━━ Data to use ━━

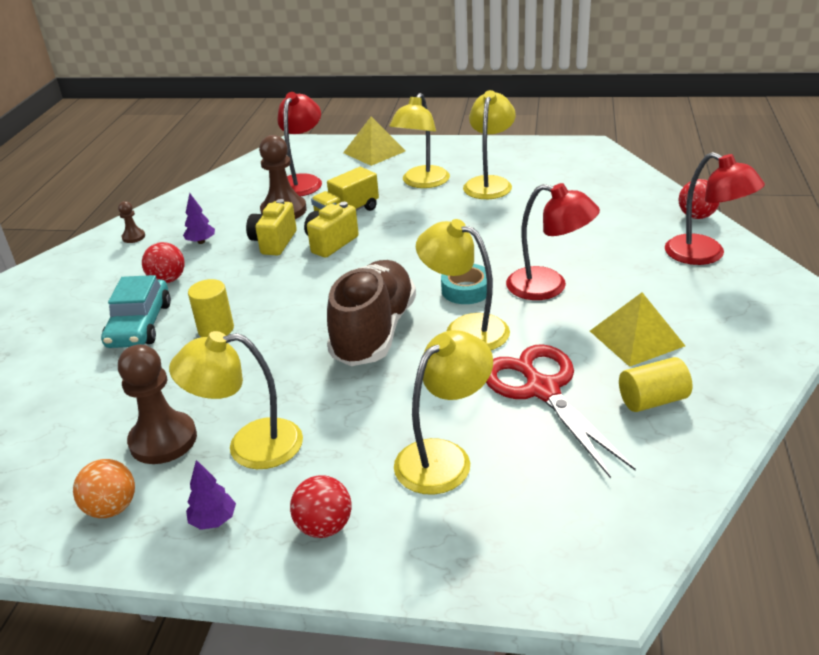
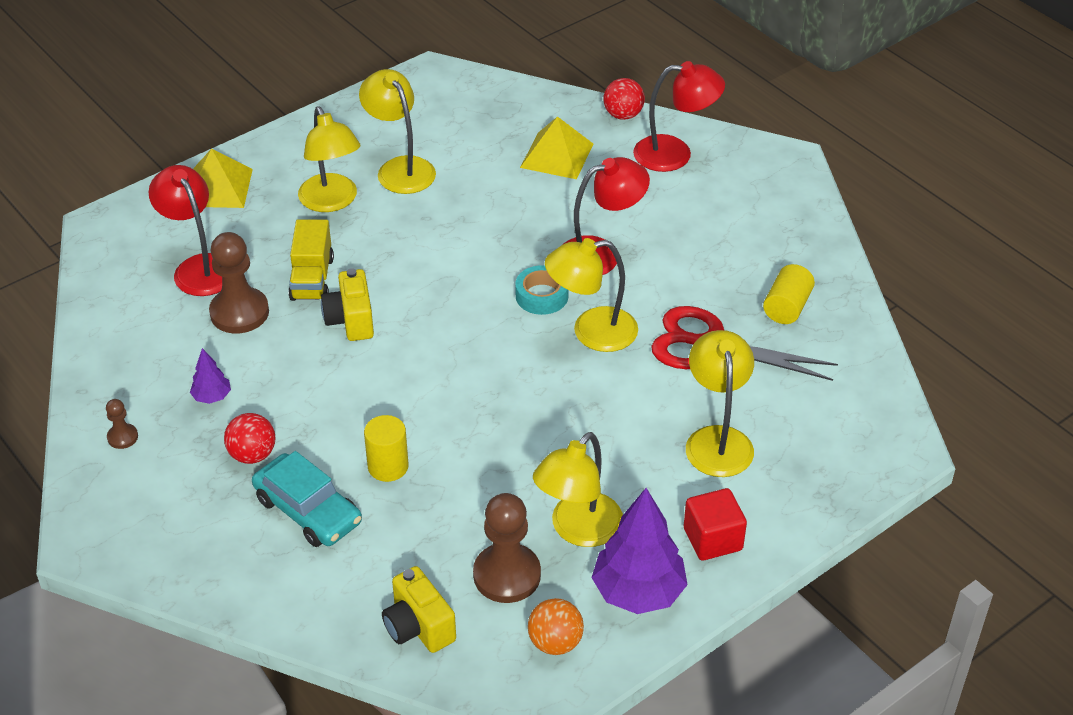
camera: 50 degrees left, 10 degrees up
(213, 520) = (638, 592): purple tree -> purple tree, size x2.09
(274, 242) = (291, 352): yellow camera -> yellow camera (418, 627)
(324, 527) = (712, 539): red ball -> red cube
(374, 332) = (526, 380): brown shoe -> none
(636, 338) = (718, 262): yellow pyramid -> yellow pyramid (557, 155)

━━━

For this exercise, return the records above in full and exactly, omitting the images.

Output below:
camera: 50 degrees left, 10 degrees up
(213, 520) = (638, 592): purple tree -> purple tree, size x2.09
(274, 242) = (291, 352): yellow camera -> yellow camera (418, 627)
(324, 527) = (712, 539): red ball -> red cube
(374, 332) = (526, 380): brown shoe -> none
(636, 338) = (718, 262): yellow pyramid -> yellow pyramid (557, 155)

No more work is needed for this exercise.